> **Problem to solve**
Output the lines of the records below exactly, beginning at their first line and ending at the line with "none -> orange slope C9:C10 level 1 top 10"; include no pictures.

---------- Provided material ----------

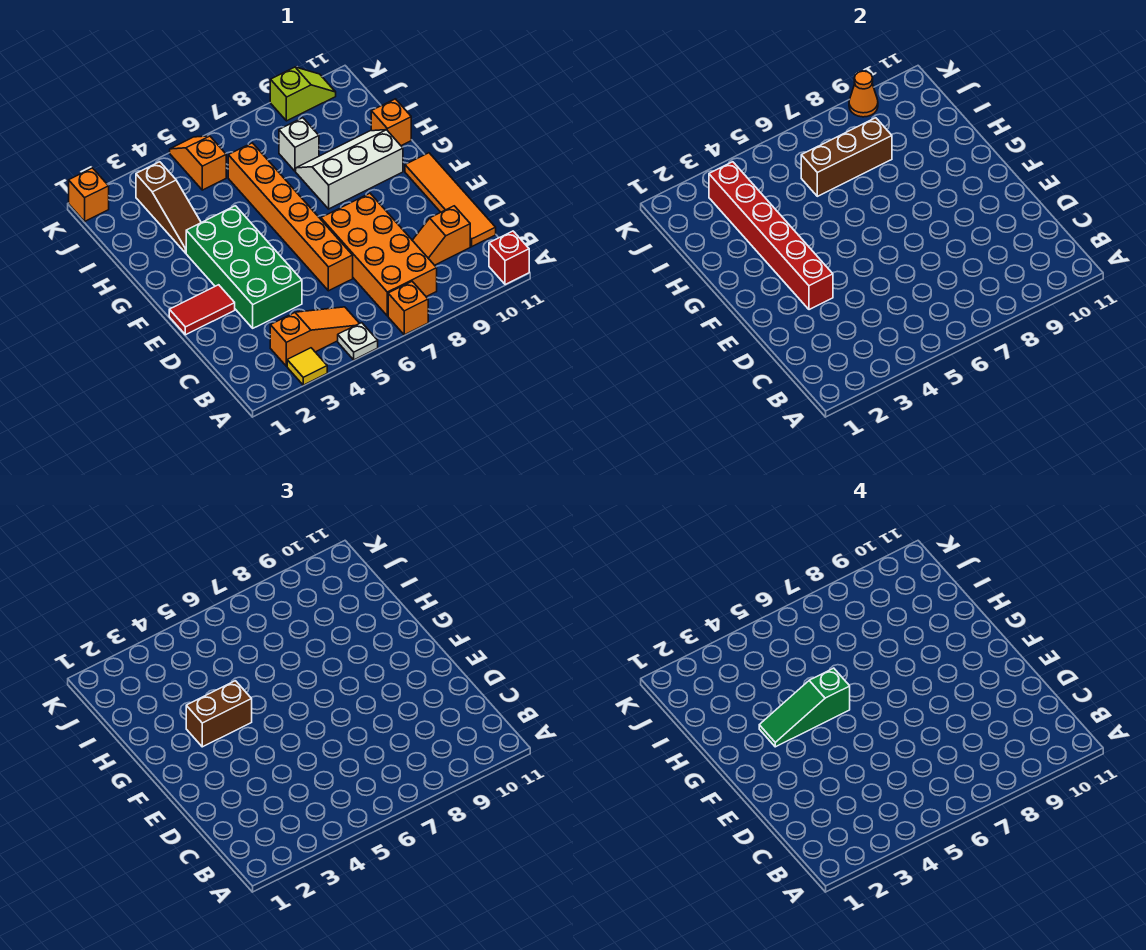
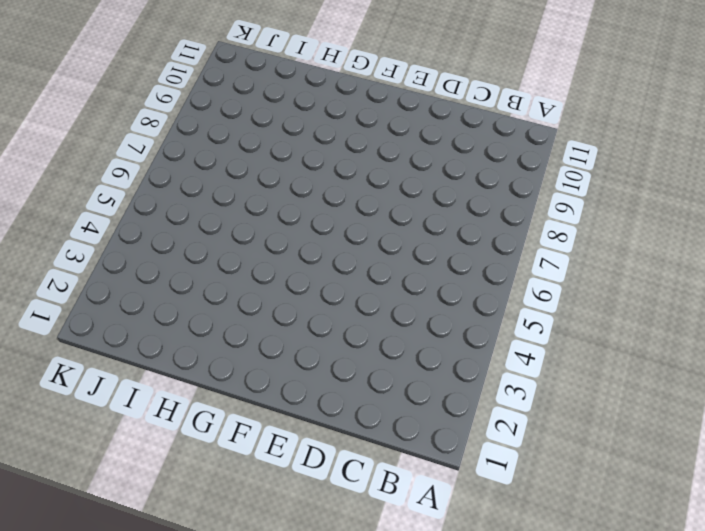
none -> yellow tile A3 level 1
none -> white plate A5 level 1
none -> orange brick A7 level 1

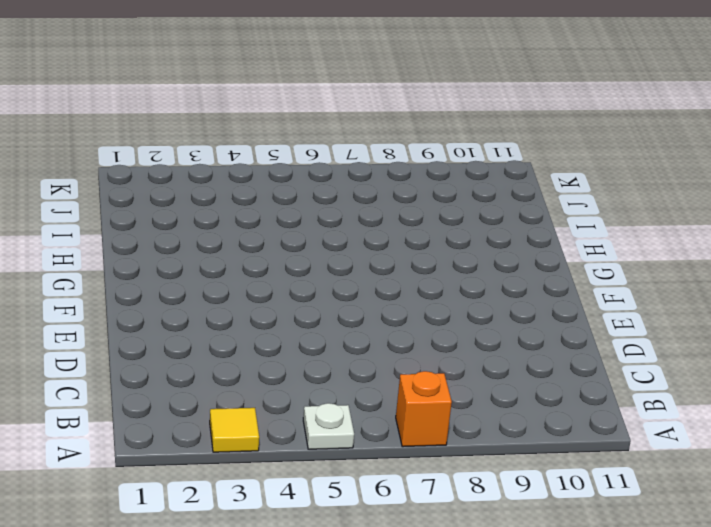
none -> red brick A11 level 1
none -> orange slope B3:B5 level 1 top 3
none -> orange brick B7:E8 level 1

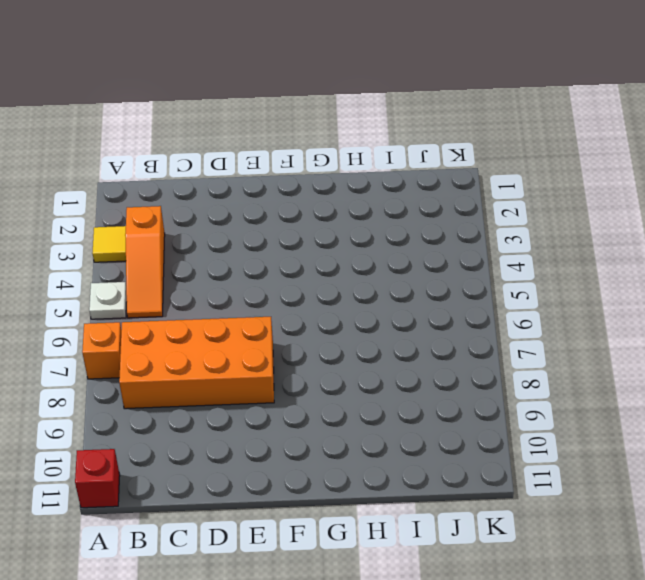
none -> orange slope C9:C10 level 1 top 10
none -> orange tile C11:F11 level 1
none -> green brick D3:G4 level 1

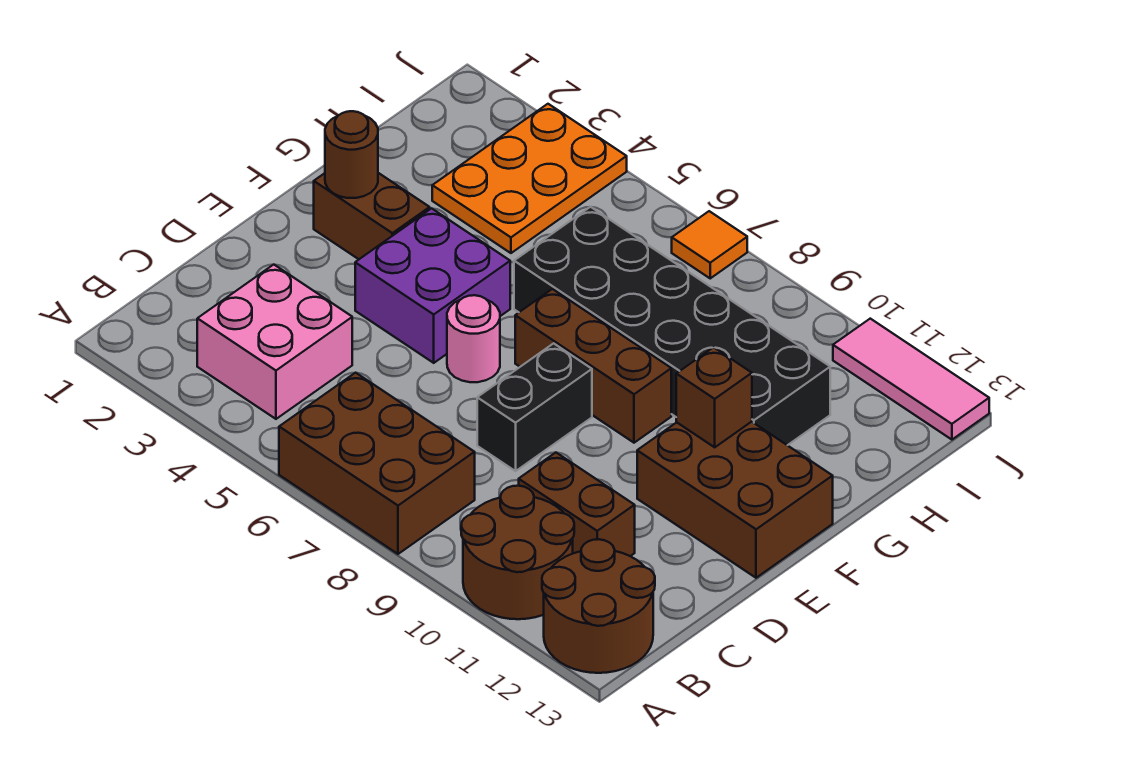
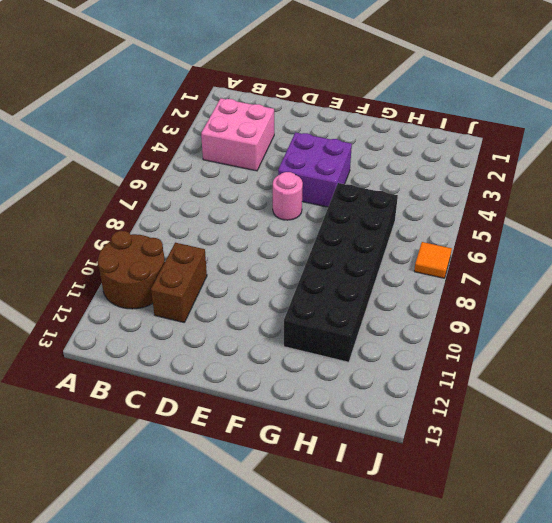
none -> brown brick A6:B8 level 1
none -> brown round brick A12:B13 level 1
none -> black brick D8:E8 level 1

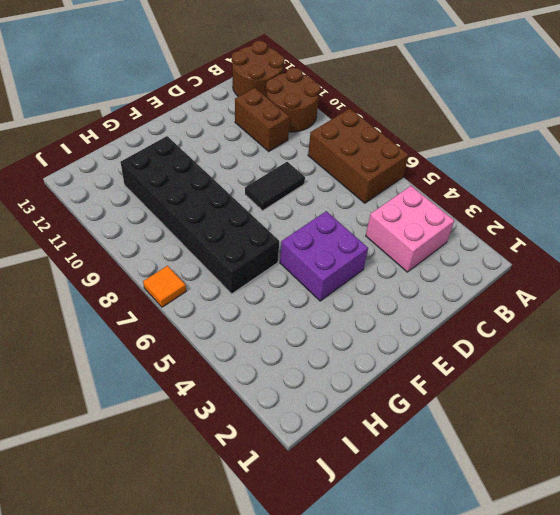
black tile D8:E8 level 1 -> black brick D8:E8 level 1
none -> pink round brick E6 level 1
none -> brown brick E11:F13 level 1
none -> brown brick F2:F3 level 1

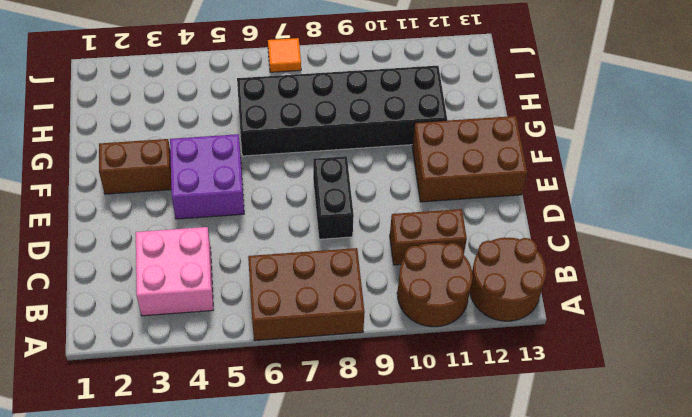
none -> pink round brick E6 level 1
none -> brown brick F7:F9 level 1
none -> orange plate H3:J4 level 1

----------

> **Task solution**
none -> yellow tile A3 level 1
none -> white plate A5 level 1
none -> orange brick A7 level 1

none -> red brick A11 level 1
none -> orange slope B3:B5 level 1 top 3
none -> orange brick B7:E8 level 1

none -> orange slope C9:C10 level 1 top 10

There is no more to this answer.